* [Task item] From the material below, copy exactly the lines beginning with the one that contains "D5: diode 1N4148 (A GND, K NET1) -> none" and ending with the one that contains "R11: 1k (NET14, NET17) -> none"; the pictures stay out.

* [Given information]
════
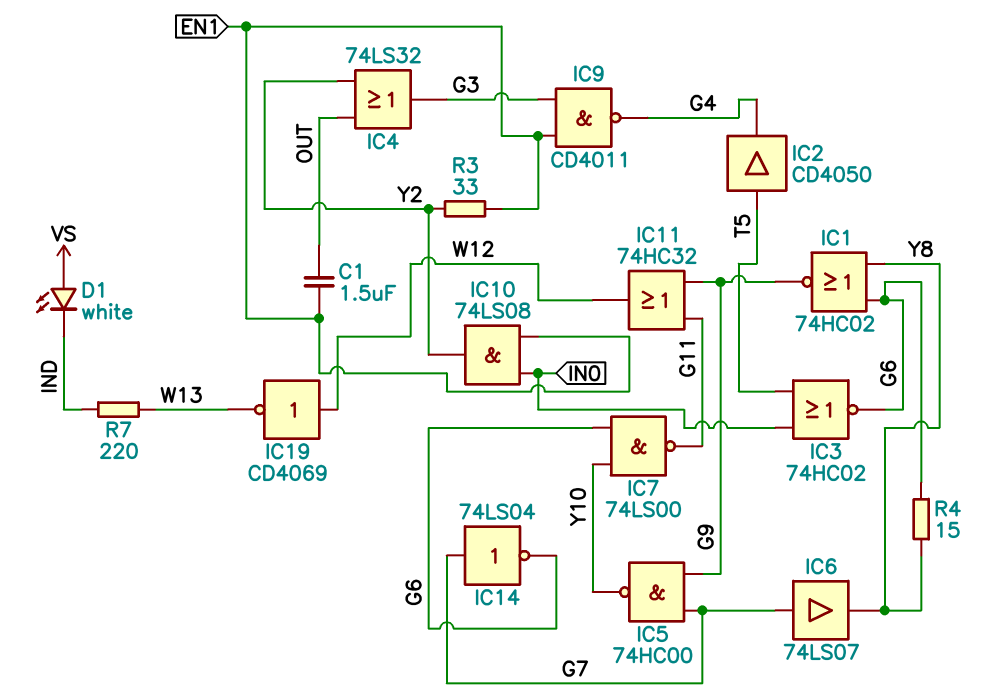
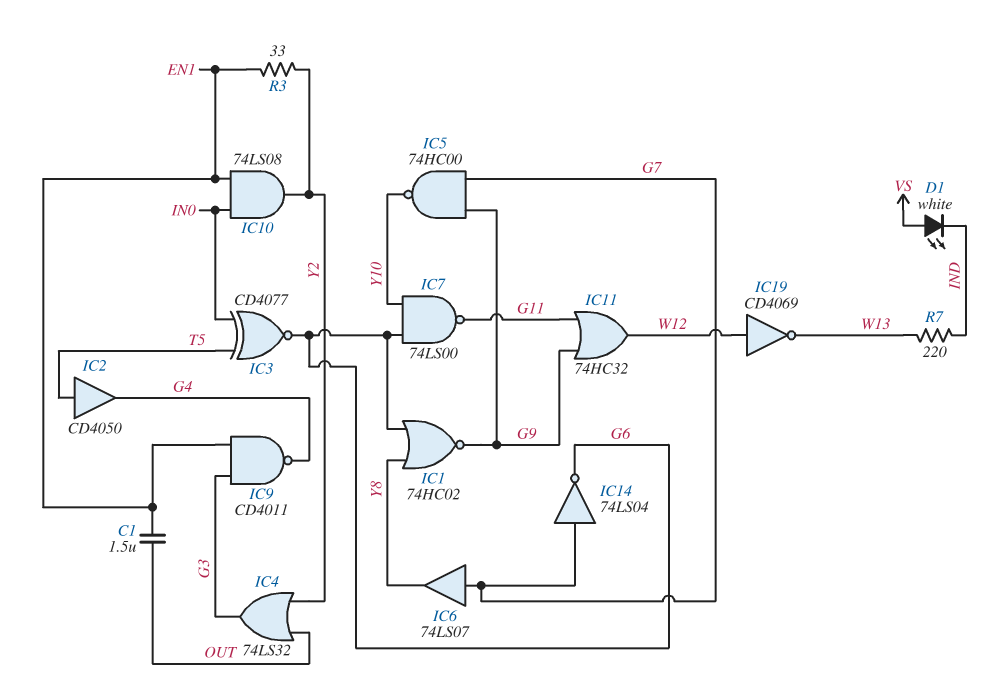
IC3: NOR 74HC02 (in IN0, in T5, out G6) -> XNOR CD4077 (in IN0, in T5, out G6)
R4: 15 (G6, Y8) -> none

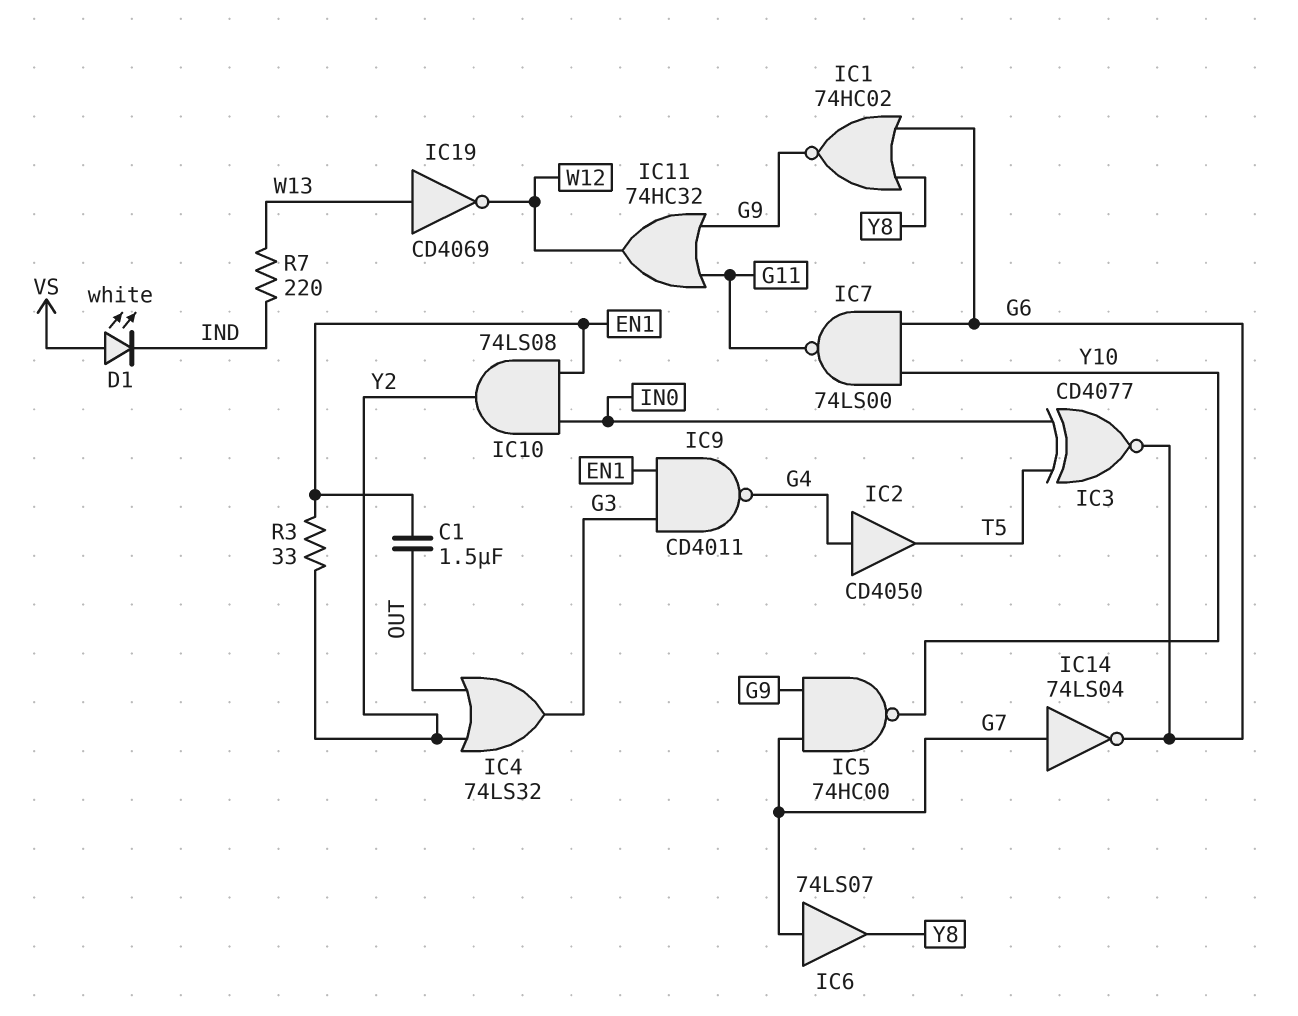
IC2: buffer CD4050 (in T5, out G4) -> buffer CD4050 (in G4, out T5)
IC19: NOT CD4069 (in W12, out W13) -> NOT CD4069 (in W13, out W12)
════
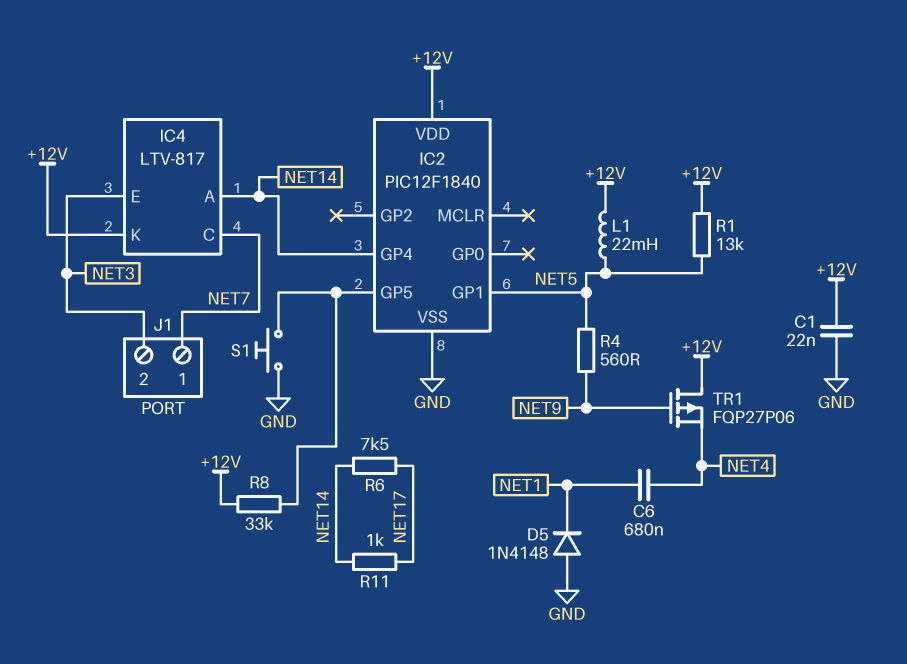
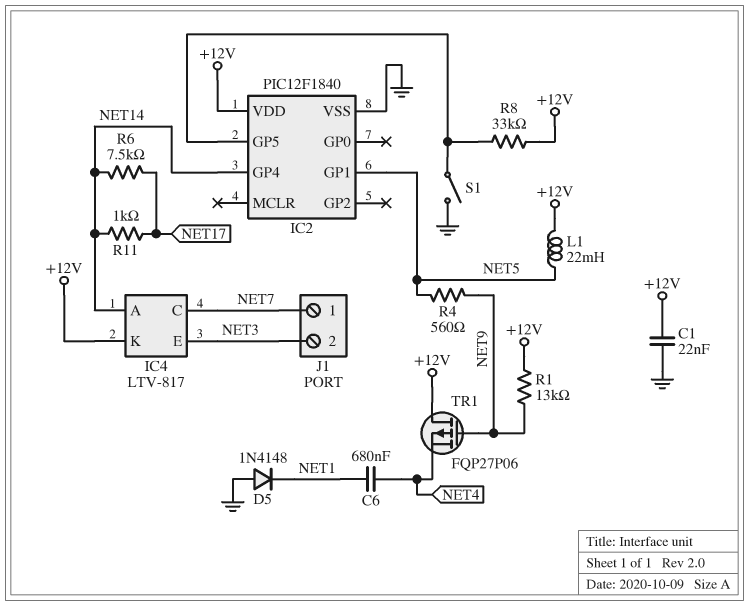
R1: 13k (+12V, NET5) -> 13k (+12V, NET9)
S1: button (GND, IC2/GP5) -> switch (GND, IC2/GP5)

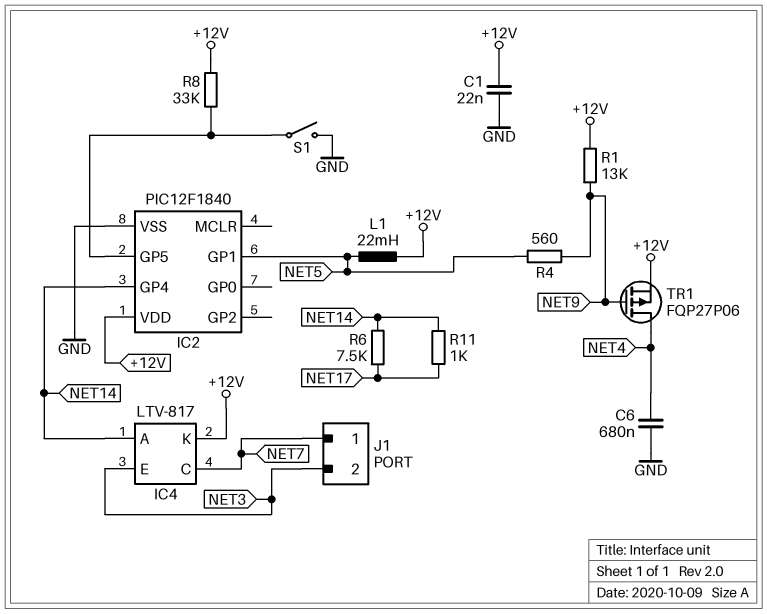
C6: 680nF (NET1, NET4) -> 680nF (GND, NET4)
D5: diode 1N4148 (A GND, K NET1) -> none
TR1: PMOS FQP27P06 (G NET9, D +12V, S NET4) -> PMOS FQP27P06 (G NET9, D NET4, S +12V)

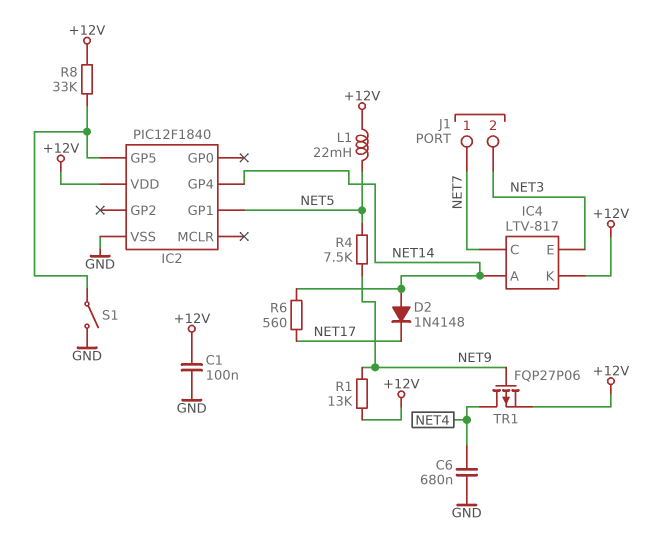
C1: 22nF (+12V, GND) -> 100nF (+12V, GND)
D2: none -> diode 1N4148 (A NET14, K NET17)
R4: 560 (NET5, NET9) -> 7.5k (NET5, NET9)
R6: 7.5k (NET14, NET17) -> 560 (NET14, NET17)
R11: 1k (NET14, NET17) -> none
════
* [Answer space]
D5: diode 1N4148 (A GND, K NET1) -> none
TR1: PMOS FQP27P06 (G NET9, D +12V, S NET4) -> PMOS FQP27P06 (G NET9, D NET4, S +12V)

C1: 22nF (+12V, GND) -> 100nF (+12V, GND)
D2: none -> diode 1N4148 (A NET14, K NET17)
R4: 560 (NET5, NET9) -> 7.5k (NET5, NET9)
R6: 7.5k (NET14, NET17) -> 560 (NET14, NET17)
R11: 1k (NET14, NET17) -> none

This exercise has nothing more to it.